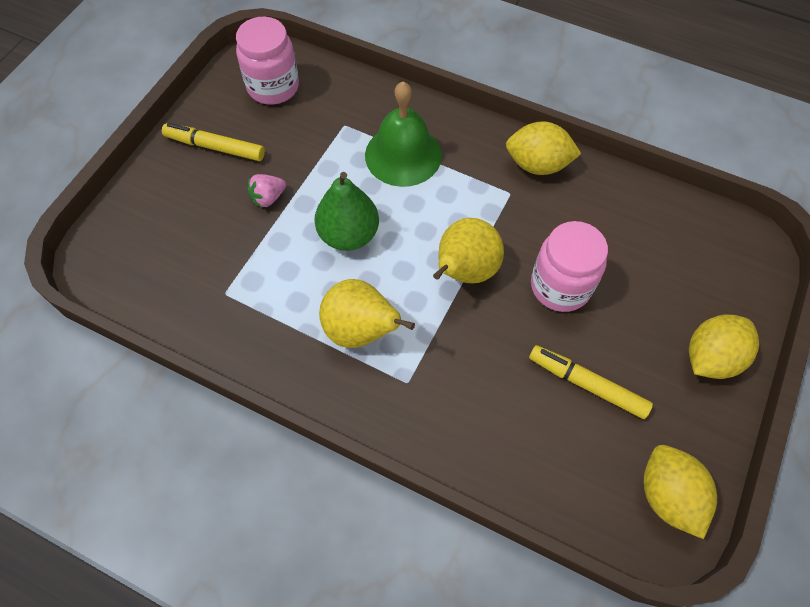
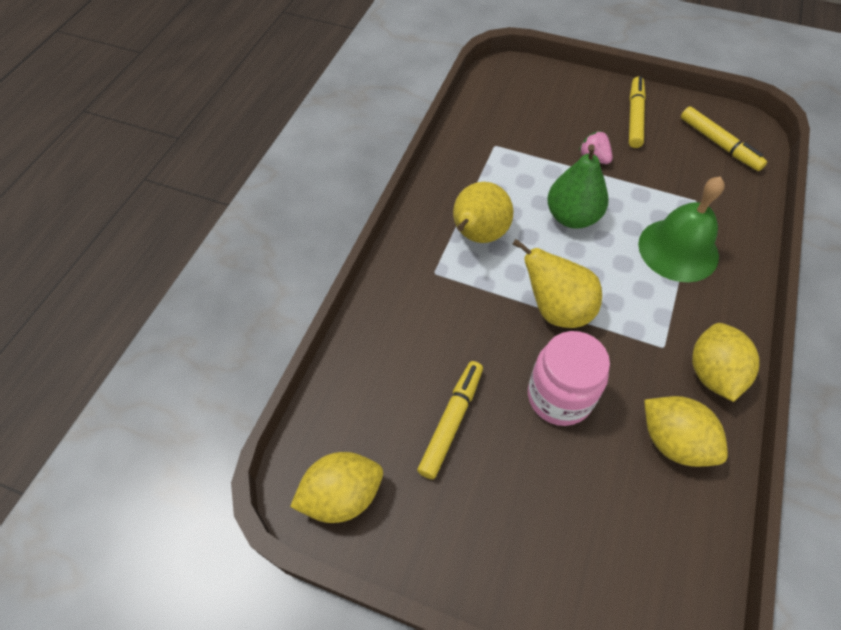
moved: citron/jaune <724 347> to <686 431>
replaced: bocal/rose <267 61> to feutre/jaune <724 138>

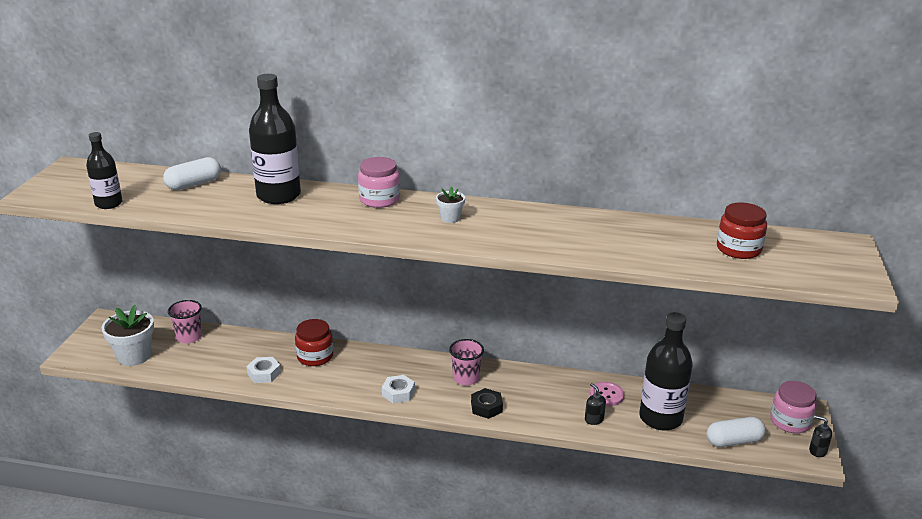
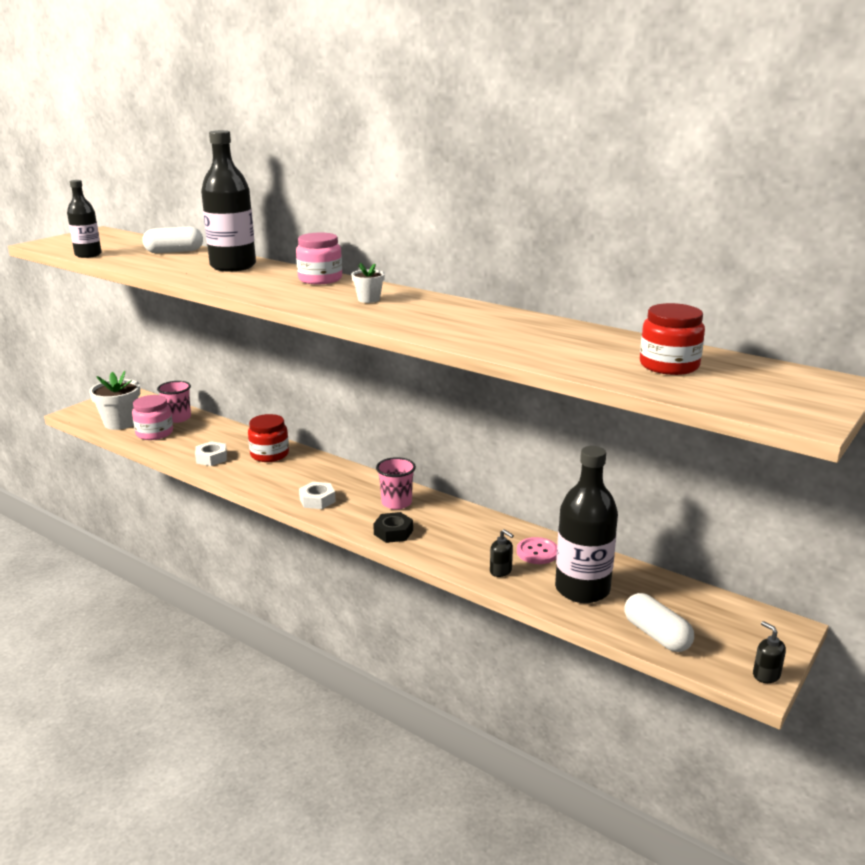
moved: bocal/rose <794 407> to <152 417>
turned: distributeur de savon/noir <595 404> = <502 553> 135 degrees clockwise; gélule/blanc <736 432> = <659 622> 45 degrees clockwise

# [What this task involves]
Among the lines of the data above, find those with the word "moved" and show them.

# [Exercise answer]
moved: citron/jaune <724 347> to <686 431>
moved: bocal/rose <794 407> to <152 417>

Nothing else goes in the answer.